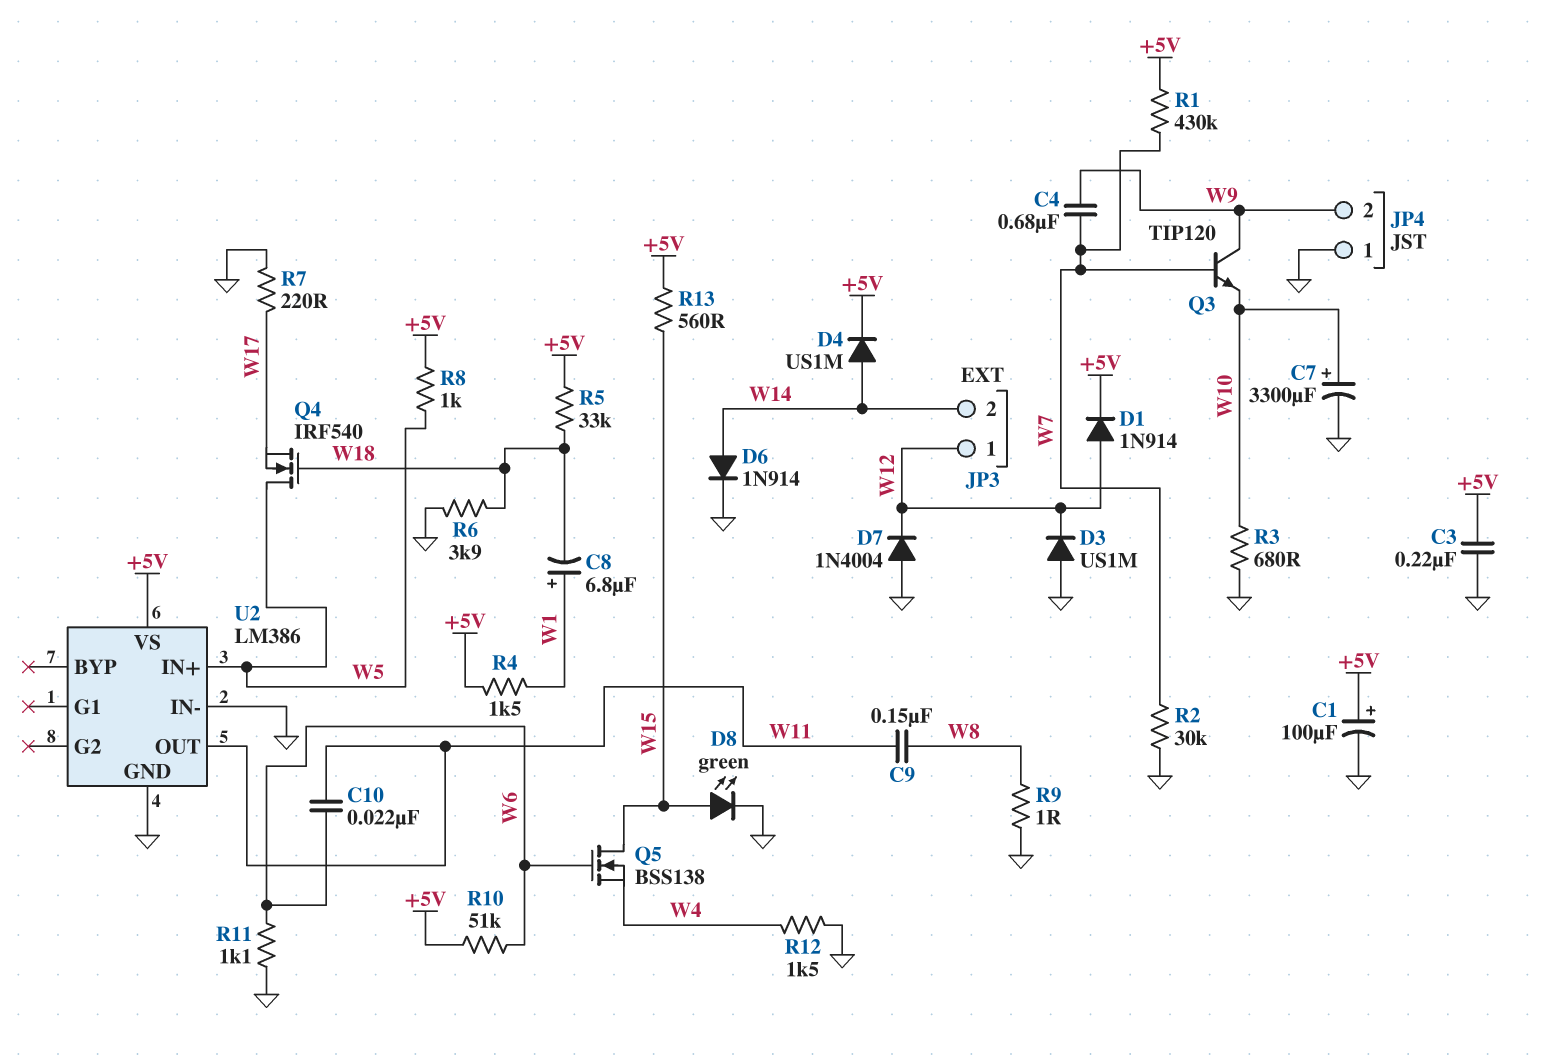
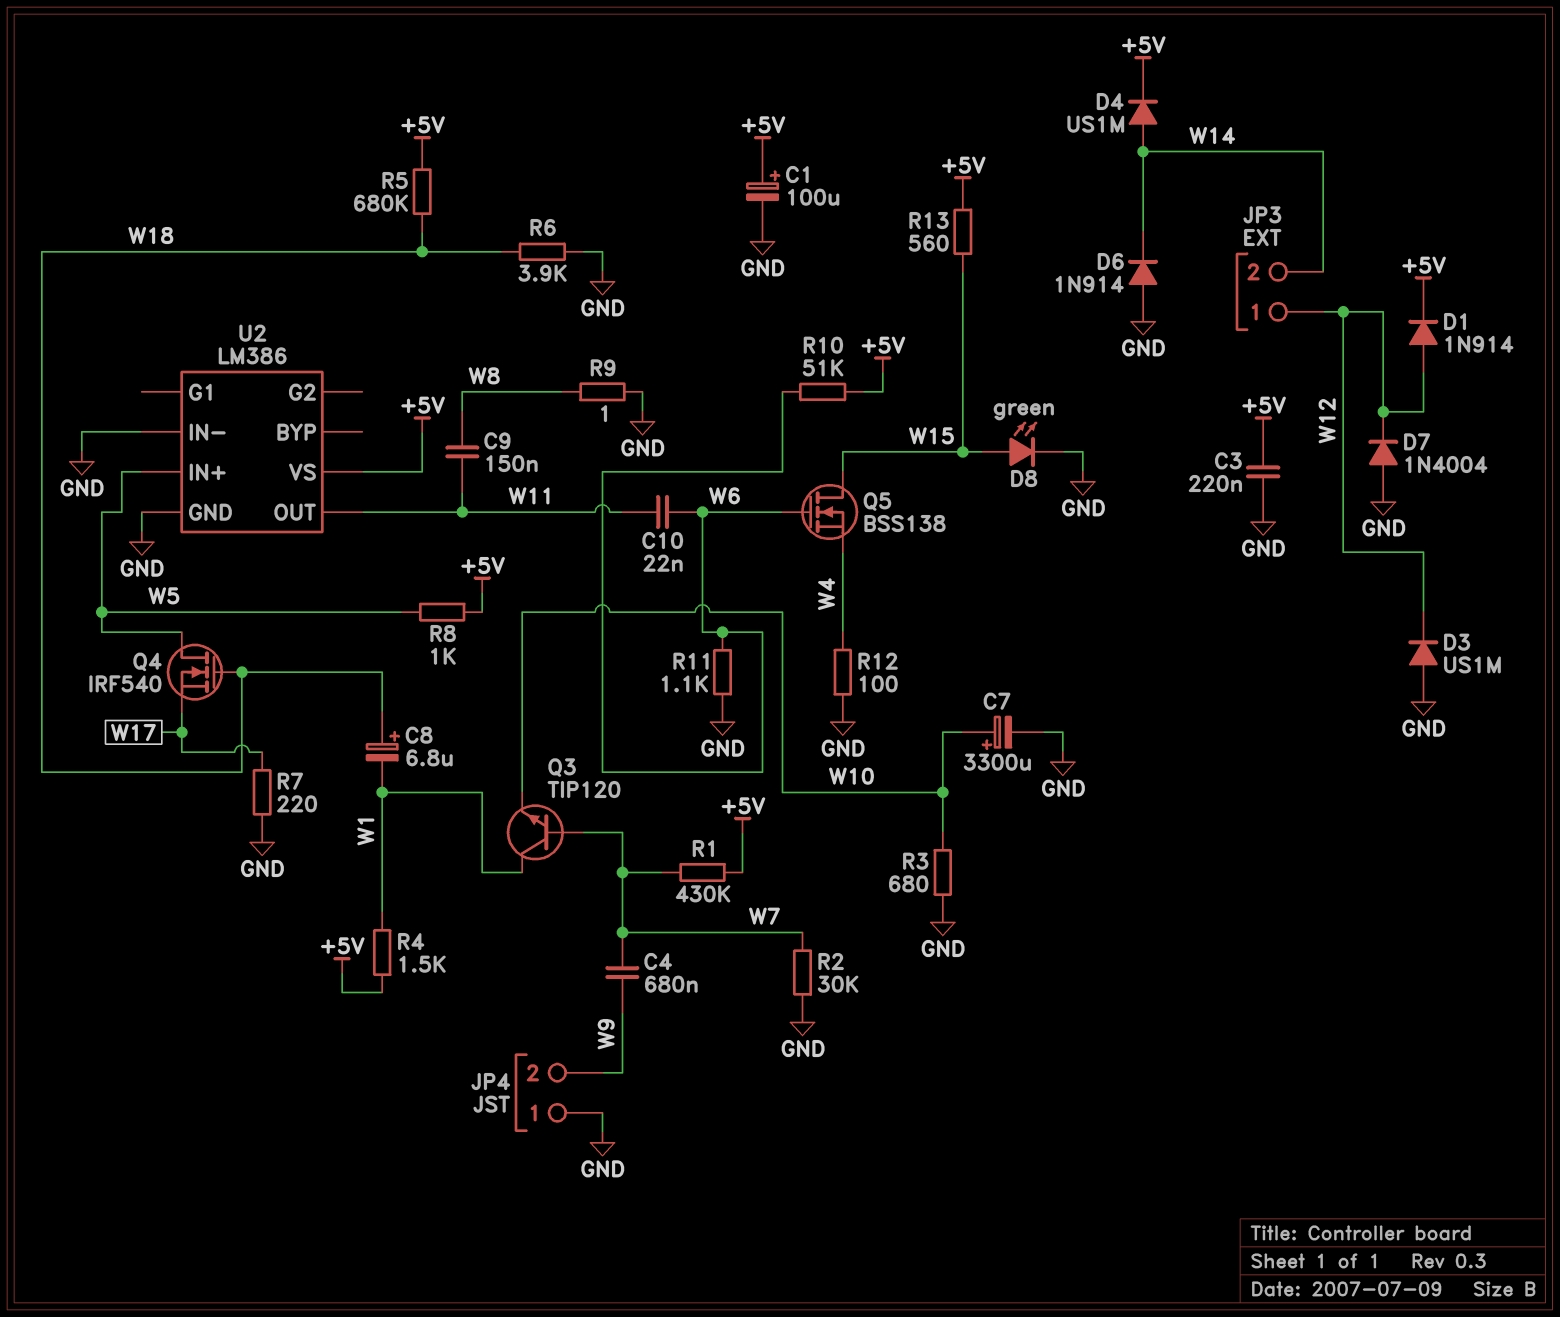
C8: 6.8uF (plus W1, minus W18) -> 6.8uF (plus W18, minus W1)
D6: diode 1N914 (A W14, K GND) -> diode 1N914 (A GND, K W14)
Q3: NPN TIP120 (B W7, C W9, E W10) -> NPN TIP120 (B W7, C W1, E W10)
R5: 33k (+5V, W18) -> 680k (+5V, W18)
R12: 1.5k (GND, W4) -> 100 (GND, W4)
···
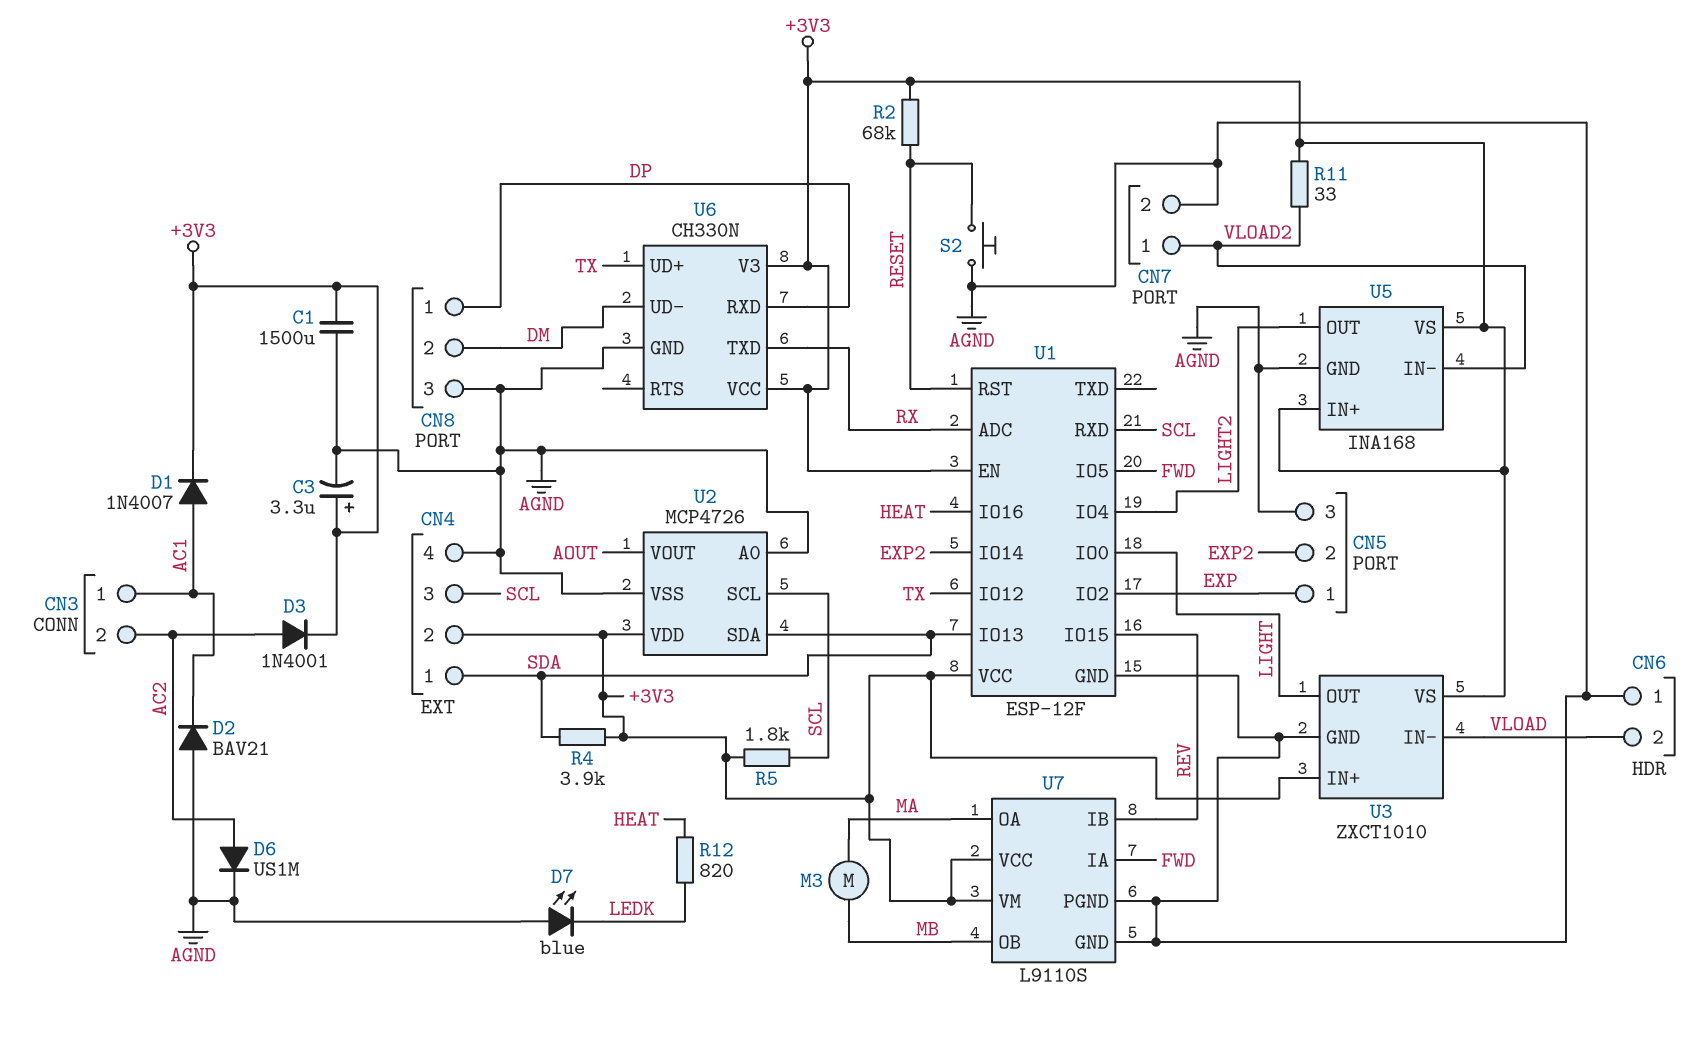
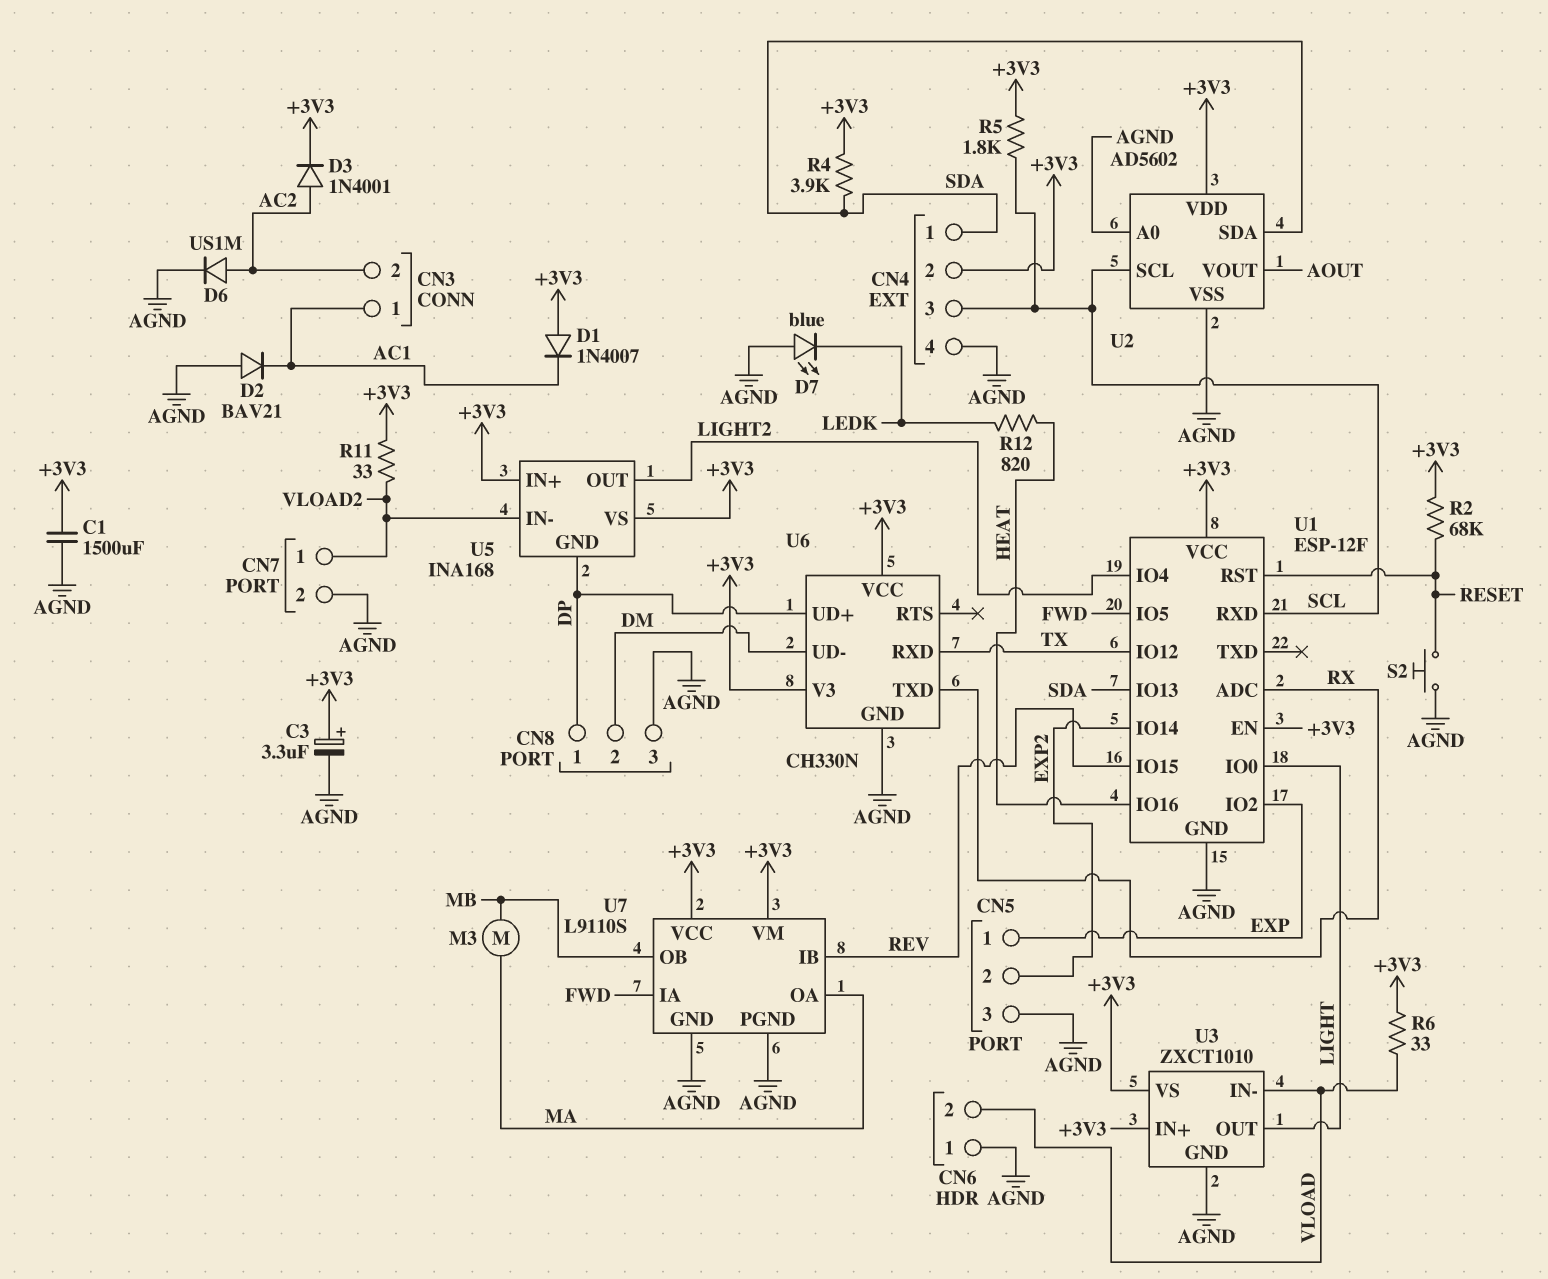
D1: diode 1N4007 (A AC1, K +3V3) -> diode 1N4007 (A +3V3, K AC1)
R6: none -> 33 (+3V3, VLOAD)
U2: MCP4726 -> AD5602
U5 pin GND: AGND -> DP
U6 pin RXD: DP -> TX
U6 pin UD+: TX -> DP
···
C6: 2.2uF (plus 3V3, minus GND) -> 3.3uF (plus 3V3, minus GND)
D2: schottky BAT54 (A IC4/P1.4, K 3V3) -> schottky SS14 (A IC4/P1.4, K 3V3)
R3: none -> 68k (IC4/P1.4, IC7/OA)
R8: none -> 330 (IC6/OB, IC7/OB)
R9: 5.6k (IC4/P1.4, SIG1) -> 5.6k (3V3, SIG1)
···
## YOUR OBJECTIVE:
All that is wanted is an exact copy of the lines above from the one with "D6: diode 1N914" through the one with "R12: 1.5k (GND, W4) -> 100 (GND, W4)", with both ends included.

## RESPONSE BELOW:
D6: diode 1N914 (A W14, K GND) -> diode 1N914 (A GND, K W14)
Q3: NPN TIP120 (B W7, C W9, E W10) -> NPN TIP120 (B W7, C W1, E W10)
R5: 33k (+5V, W18) -> 680k (+5V, W18)
R12: 1.5k (GND, W4) -> 100 (GND, W4)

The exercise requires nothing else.